=== DIRECTIONS FOR THIS TASK ===
Which lines of the data contain the string "carton"? Copy every one.

=== DATASET CONTENT ===
────────
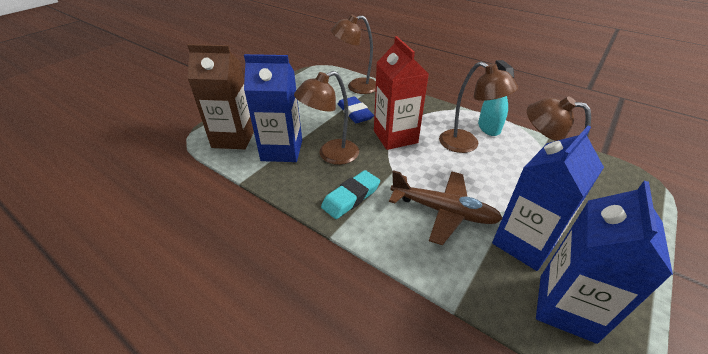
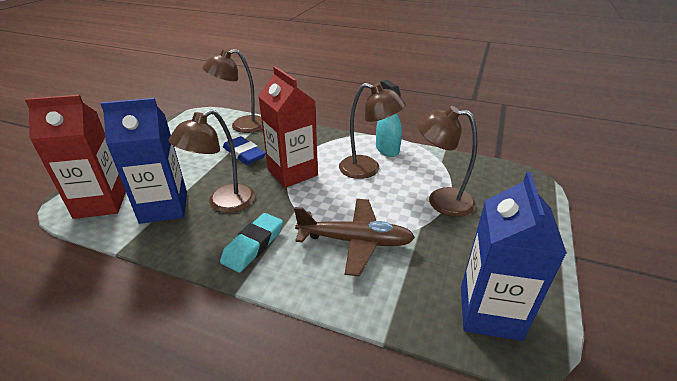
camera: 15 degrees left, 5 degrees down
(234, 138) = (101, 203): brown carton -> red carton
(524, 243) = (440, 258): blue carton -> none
────────
=== RESULT OF THE EXERCISE ===
(234, 138) = (101, 203): brown carton -> red carton
(524, 243) = (440, 258): blue carton -> none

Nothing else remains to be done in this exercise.